## WHAT TO WORK ON
Repeat the listing exactly. Any picture in it should be left out of the copy.

## DATA SECTION
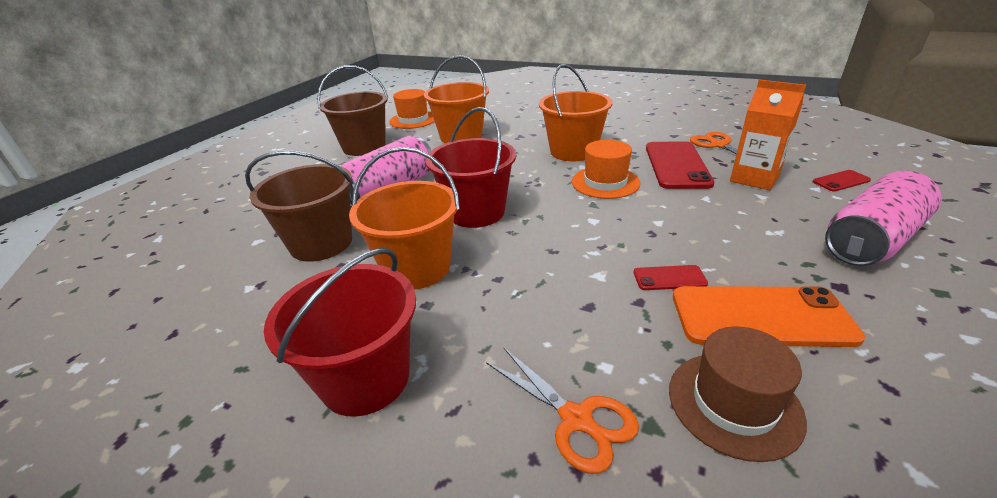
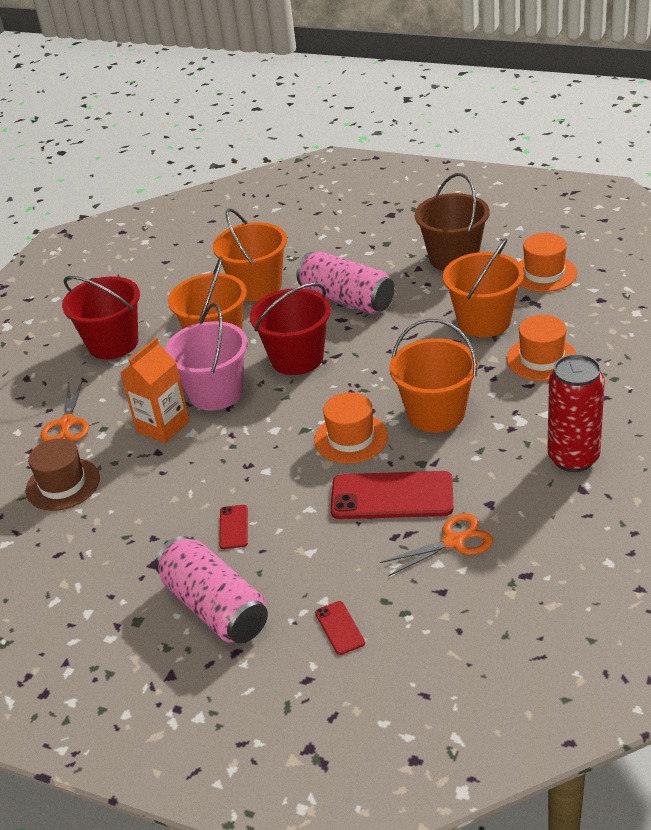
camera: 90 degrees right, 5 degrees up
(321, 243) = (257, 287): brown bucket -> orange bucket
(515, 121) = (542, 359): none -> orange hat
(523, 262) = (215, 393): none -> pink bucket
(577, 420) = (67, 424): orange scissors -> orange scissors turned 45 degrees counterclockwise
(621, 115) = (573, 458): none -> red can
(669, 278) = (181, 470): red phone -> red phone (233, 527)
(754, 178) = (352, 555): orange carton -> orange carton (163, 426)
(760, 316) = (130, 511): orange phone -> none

## ANSWER TO THIS PROBLEM
camera: 90 degrees right, 5 degrees up
(321, 243) = (257, 287): brown bucket -> orange bucket
(515, 121) = (542, 359): none -> orange hat
(523, 262) = (215, 393): none -> pink bucket
(577, 420) = (67, 424): orange scissors -> orange scissors turned 45 degrees counterclockwise
(621, 115) = (573, 458): none -> red can
(669, 278) = (181, 470): red phone -> red phone (233, 527)
(754, 178) = (352, 555): orange carton -> orange carton (163, 426)
(760, 316) = (130, 511): orange phone -> none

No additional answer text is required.